Search the data below for the word "purple" and copy each line that holds it.

*** Opening Data to process ***

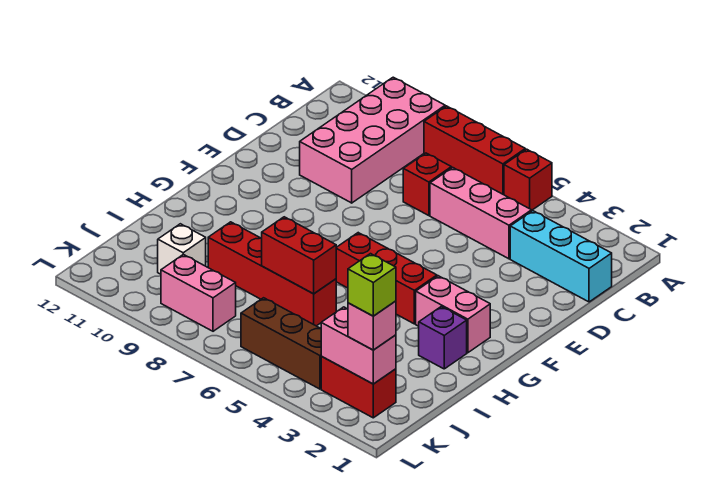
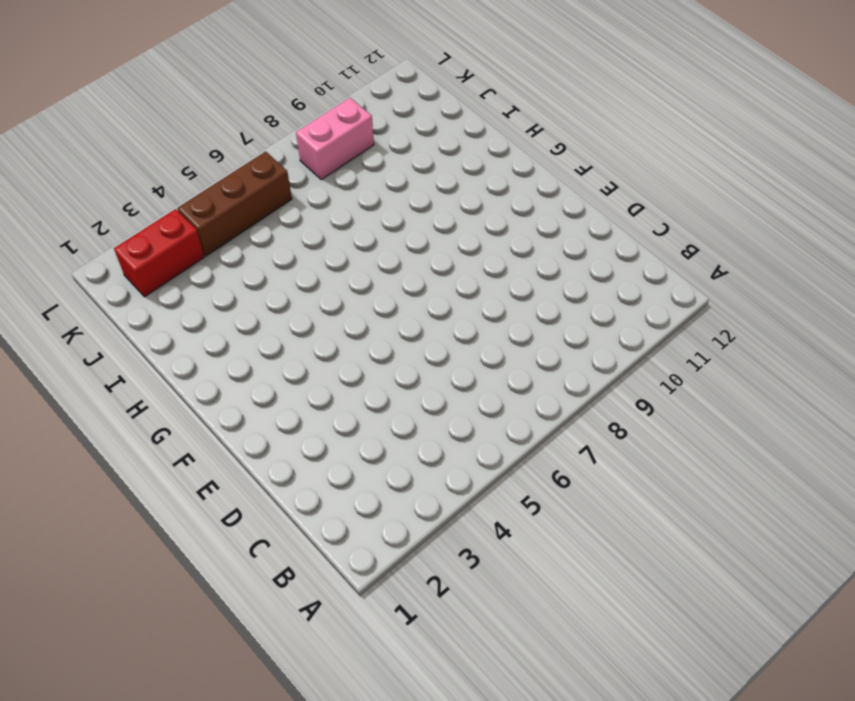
none -> red brick A5 level 1
none -> red brick A6:A8 level 1
none -> pink brick A9:D10 level 1

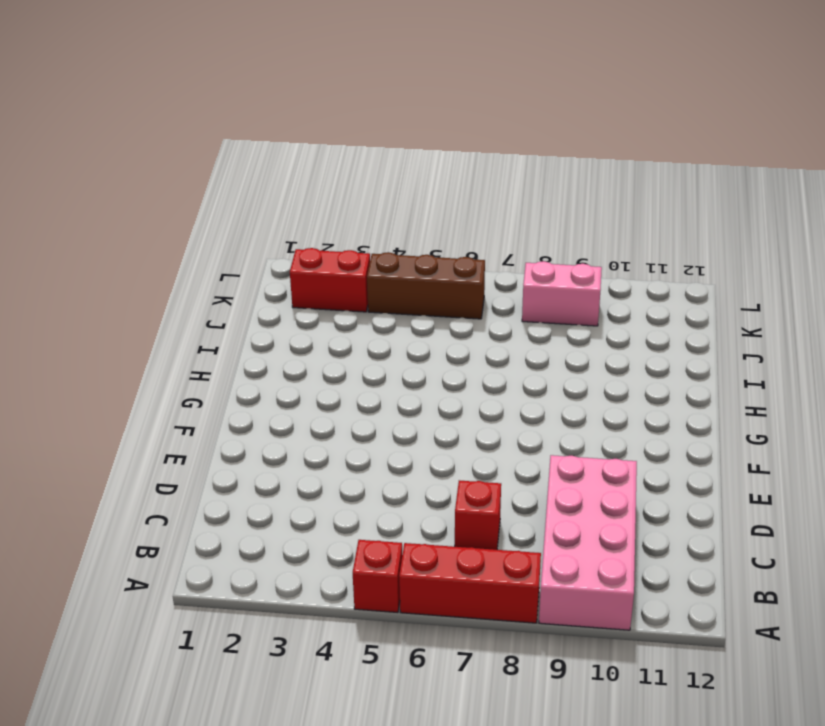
none -> cyan brick C1:C3 level 1
none -> pink brick C4:C6 level 1
none -> pink brick G2:G3 level 1

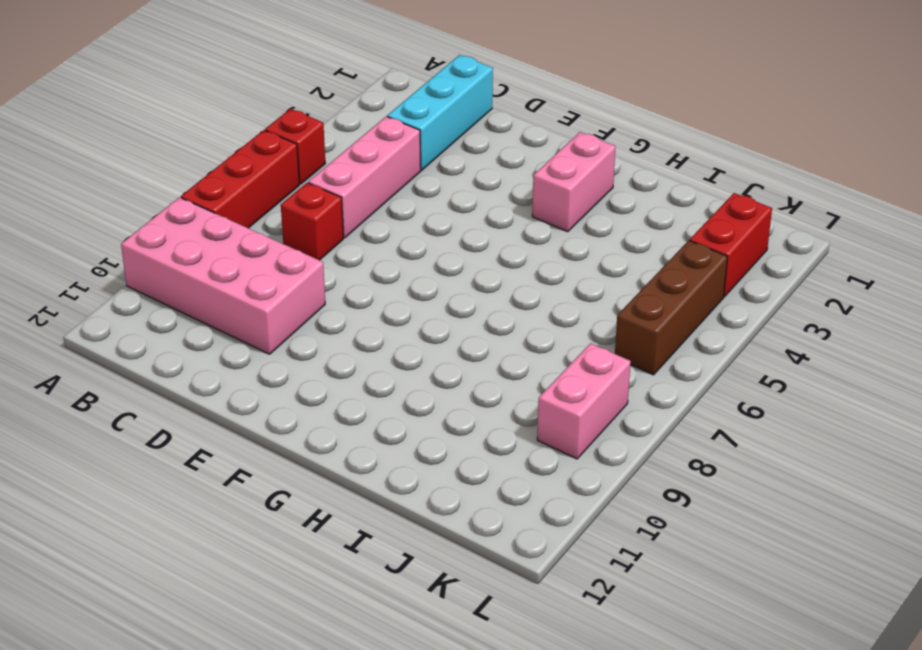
none -> red brick G4:G6 level 1
none -> purple brick H2 level 1
none -> red brick I6:I9 level 1

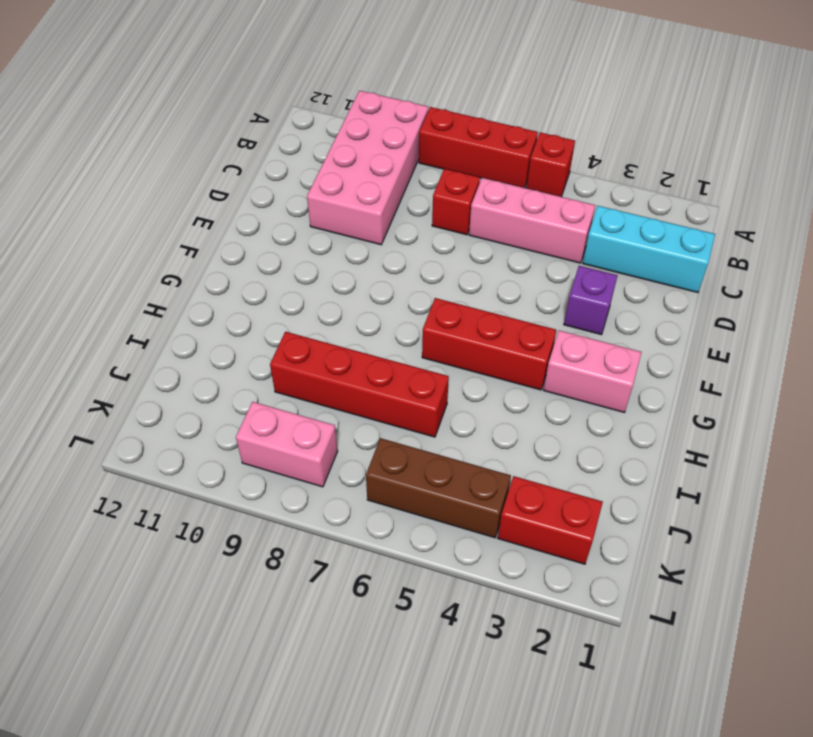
purple brick E3 level 1 -> purple brick H2 level 1
none -> white brick J10 level 1
none -> red brick I6:I7 level 2
none -> pink brick K2:K3 level 2

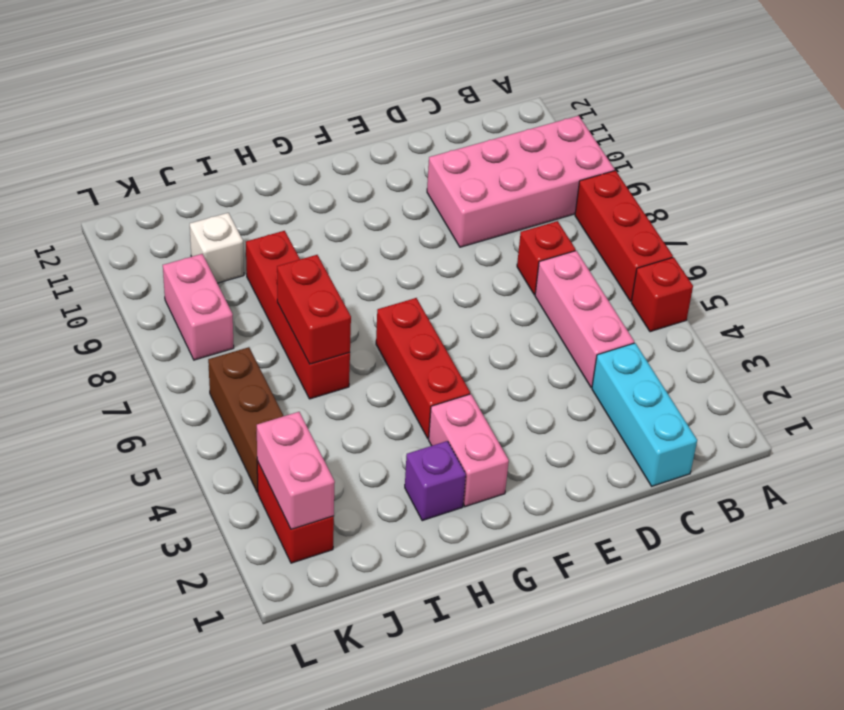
none -> pink brick K2 level 3
none -> lime brick K2 level 4

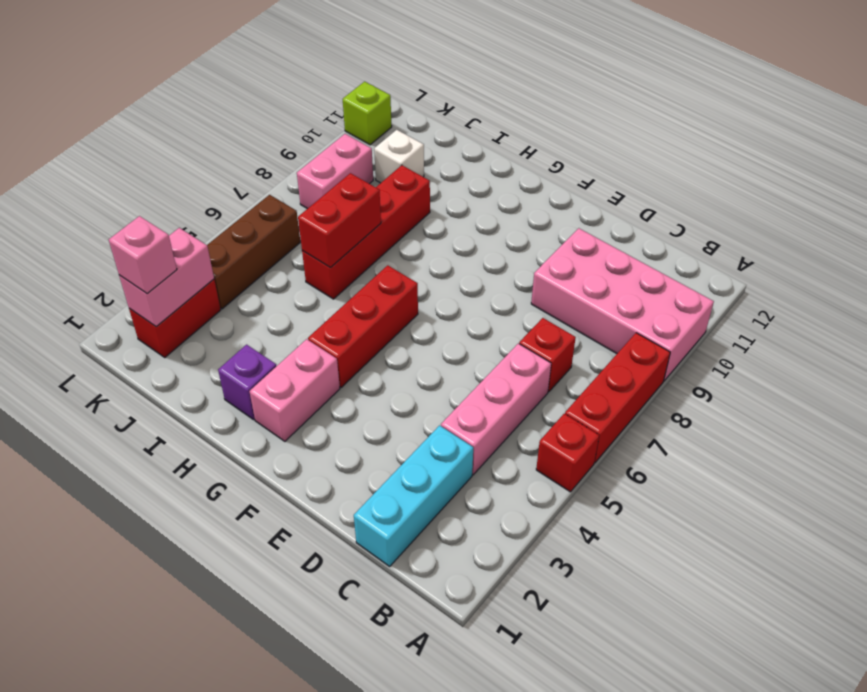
lime brick L11 level 1 -> lime brick K2 level 4

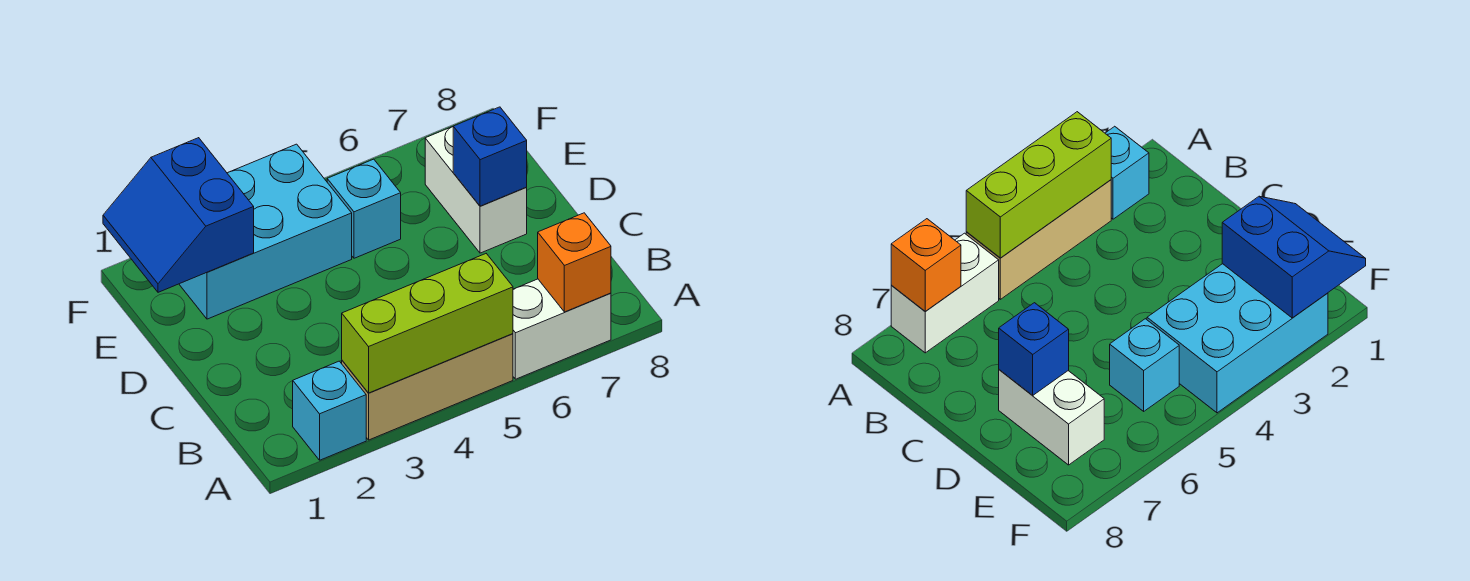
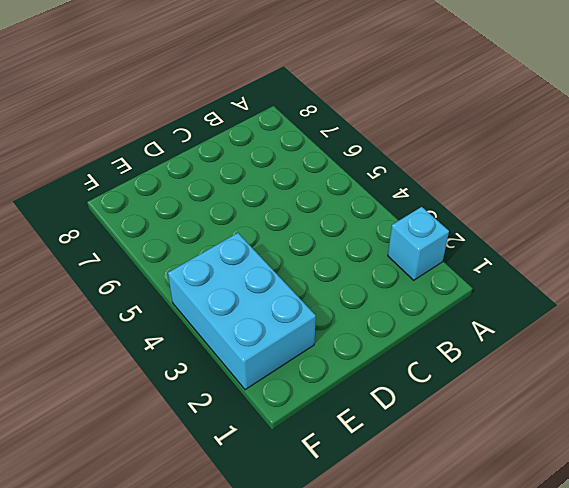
none -> tan brick A3:A5 level 1
none -> white brick A6:A7 level 1

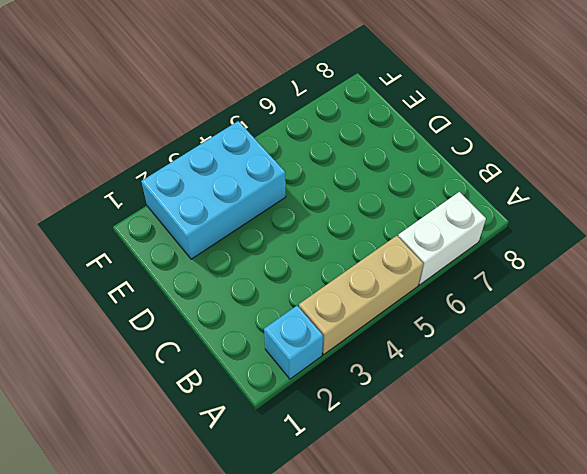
none -> white brick D7:E7 level 1
none -> cyan brick E5 level 1

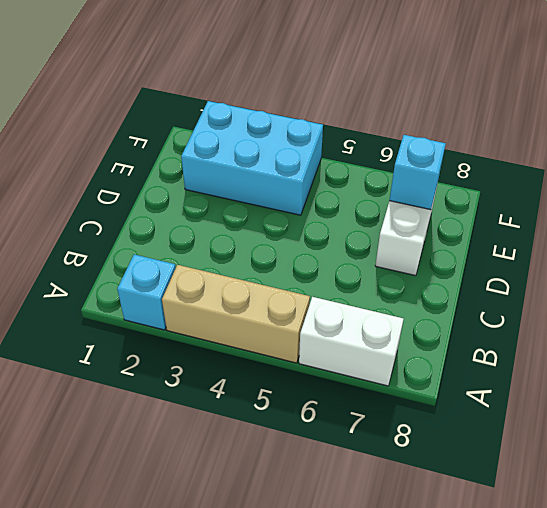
cyan brick E7 level 2 -> cyan brick E5 level 1
none -> lime brick A3:A5 level 2
none -> orange brick A7 level 2

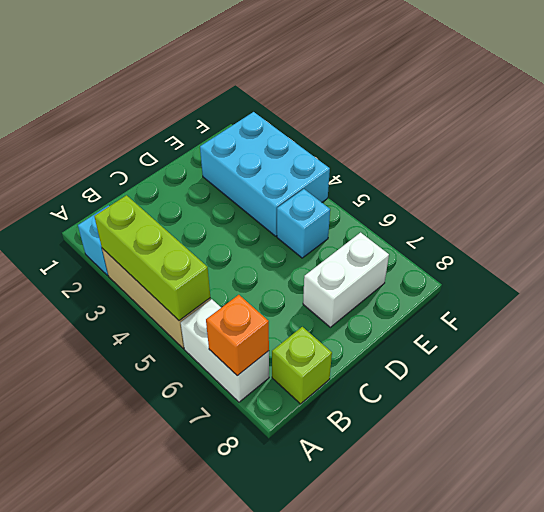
lime brick B8 level 1 -> none
none -> blue brick D7 level 2
none -> blue slope E1:F2 level 2 top 2

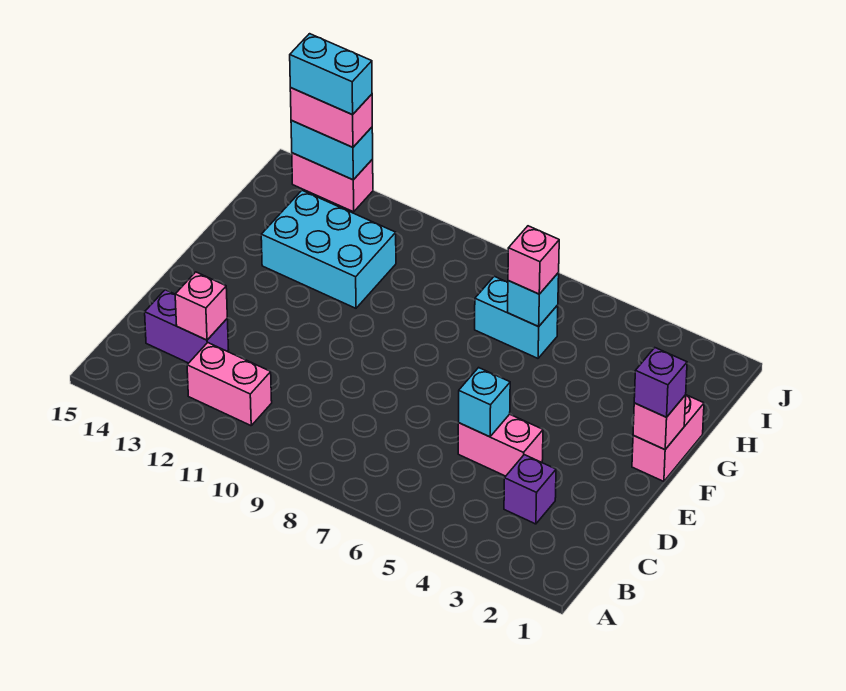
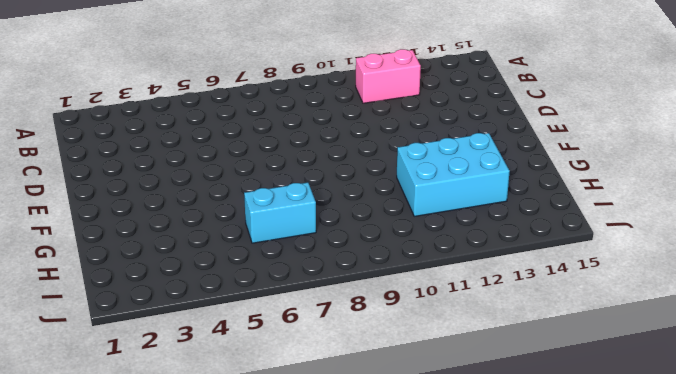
none -> purple brick C3 level 1
none -> purple brick C13:C14 level 1
none -> pink brick D4:D5 level 1

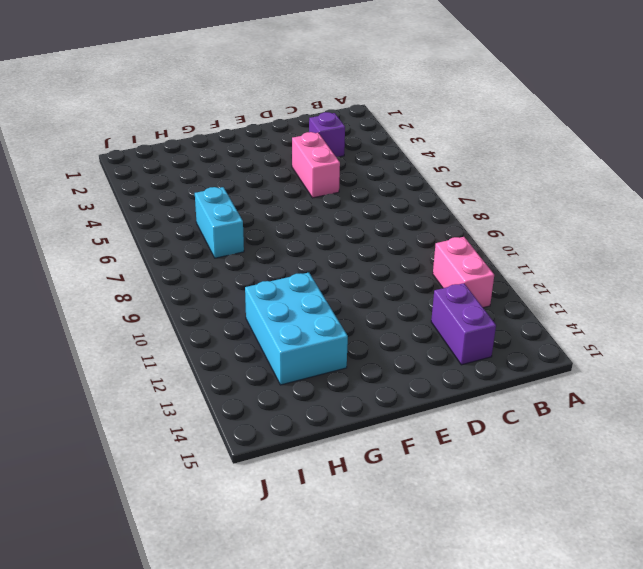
none -> pink brick F1:G1 level 1
none -> pink brick J13:J14 level 1
none -> pink brick C13 level 2

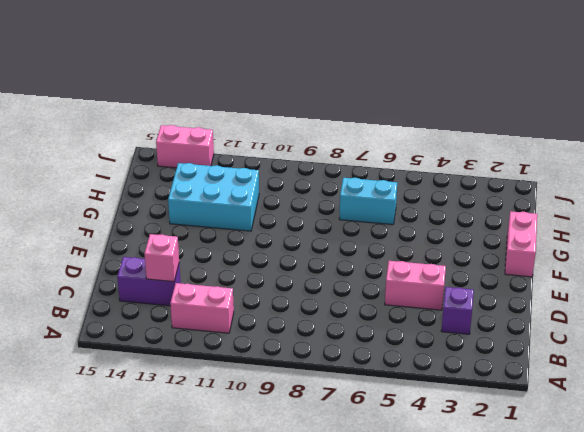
none -> cyan brick D5 level 2
none -> pink brick F1 level 2
none -> cyan brick H6 level 2

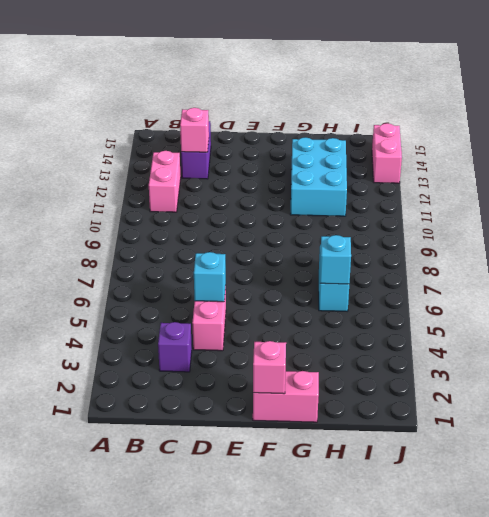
none -> cyan brick J13:J14 level 2
none -> purple brick F1 level 3
none -> pink brick H6 level 3

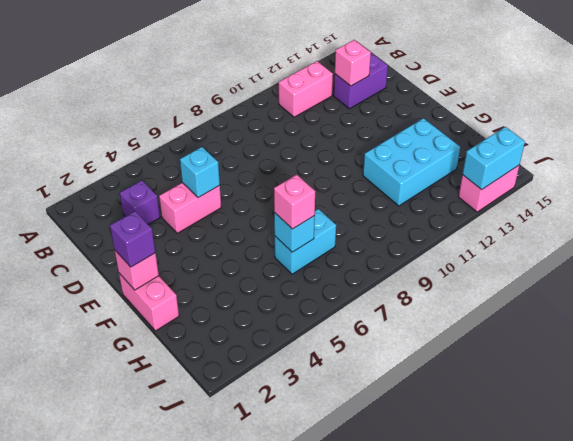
none -> pink brick J13:J14 level 3
none -> cyan brick J13:J14 level 4

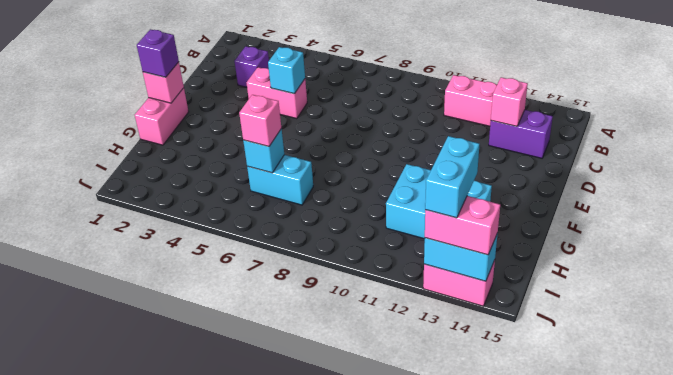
cyan brick I13:J13 level 4 -> cyan brick J13:J14 level 4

*** Closing Data to process ***

● **Answer space**
none -> purple brick H2 level 1
purple brick E3 level 1 -> purple brick H2 level 1
none -> purple brick C3 level 1
none -> purple brick C13:C14 level 1
none -> purple brick F1 level 3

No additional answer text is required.